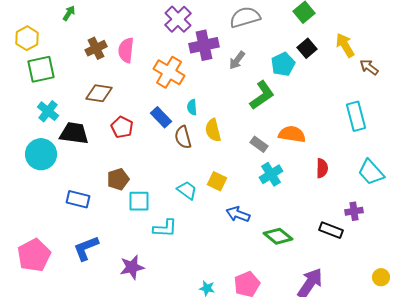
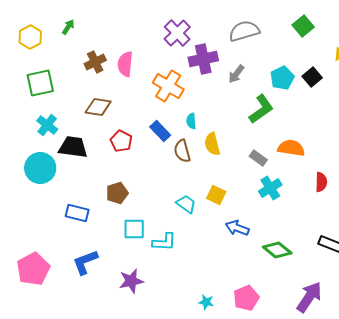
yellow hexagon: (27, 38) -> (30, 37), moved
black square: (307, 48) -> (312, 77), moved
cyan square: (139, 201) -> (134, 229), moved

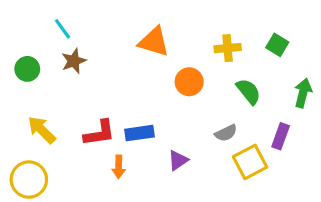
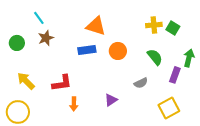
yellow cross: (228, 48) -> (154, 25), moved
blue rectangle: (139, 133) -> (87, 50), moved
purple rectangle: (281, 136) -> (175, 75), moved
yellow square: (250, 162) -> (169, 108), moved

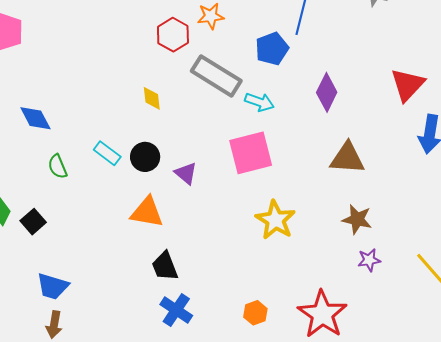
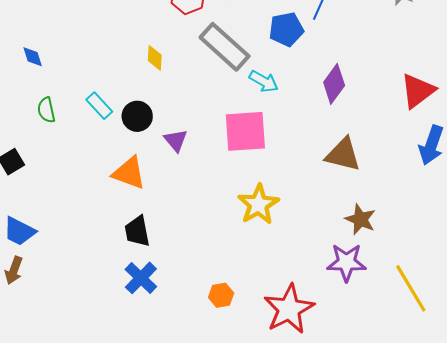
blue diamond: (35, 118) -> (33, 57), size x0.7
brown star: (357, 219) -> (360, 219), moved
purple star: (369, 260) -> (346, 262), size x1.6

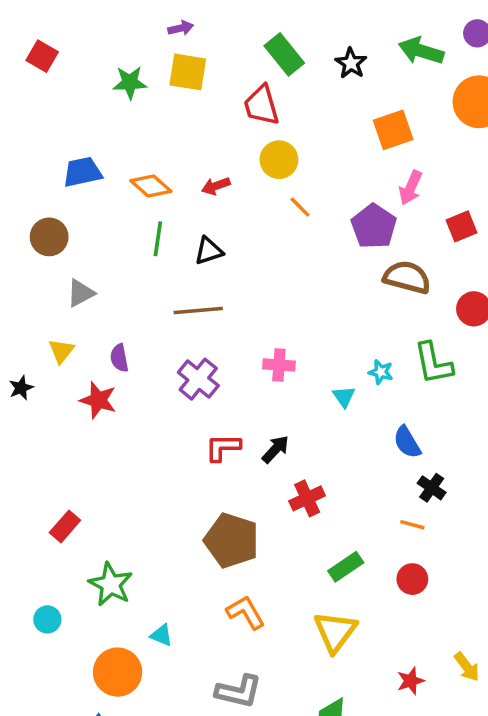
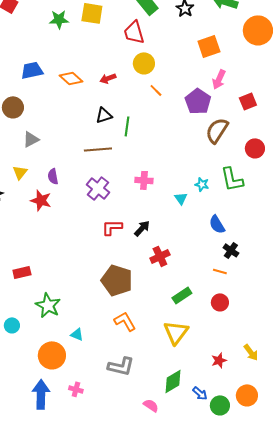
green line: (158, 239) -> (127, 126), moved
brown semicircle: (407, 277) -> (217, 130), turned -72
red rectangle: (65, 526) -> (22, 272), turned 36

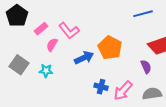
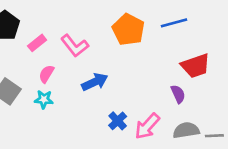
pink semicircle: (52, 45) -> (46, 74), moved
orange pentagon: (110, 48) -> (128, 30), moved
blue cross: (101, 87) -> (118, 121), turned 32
- - -
Brief | The expected answer is a copy of each line above containing "semicircle".

Exercise answer |
brown semicircle: (407, 277) -> (217, 130), turned -72
pink semicircle: (52, 45) -> (46, 74), moved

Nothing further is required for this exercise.